DIRECTIONS:
Return the lines beginning at the one that contains "(363, 256) = (311, 202): none -> grey bottle" and continuing to the end of the entries, including both ends, exactly as written and nothing else.

Entries taken from a collection
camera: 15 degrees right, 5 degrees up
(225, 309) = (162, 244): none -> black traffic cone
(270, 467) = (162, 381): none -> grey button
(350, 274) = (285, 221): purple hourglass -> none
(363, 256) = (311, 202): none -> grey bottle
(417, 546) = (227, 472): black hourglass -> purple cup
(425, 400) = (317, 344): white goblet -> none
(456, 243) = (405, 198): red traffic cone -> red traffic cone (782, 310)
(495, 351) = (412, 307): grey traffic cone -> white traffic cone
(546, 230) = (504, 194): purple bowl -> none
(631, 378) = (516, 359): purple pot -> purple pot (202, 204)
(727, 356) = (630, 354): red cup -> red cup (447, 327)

EXERCISE ANSWER:
(363, 256) = (311, 202): none -> grey bottle
(417, 546) = (227, 472): black hourglass -> purple cup
(425, 400) = (317, 344): white goblet -> none
(456, 243) = (405, 198): red traffic cone -> red traffic cone (782, 310)
(495, 351) = (412, 307): grey traffic cone -> white traffic cone
(546, 230) = (504, 194): purple bowl -> none
(631, 378) = (516, 359): purple pot -> purple pot (202, 204)
(727, 356) = (630, 354): red cup -> red cup (447, 327)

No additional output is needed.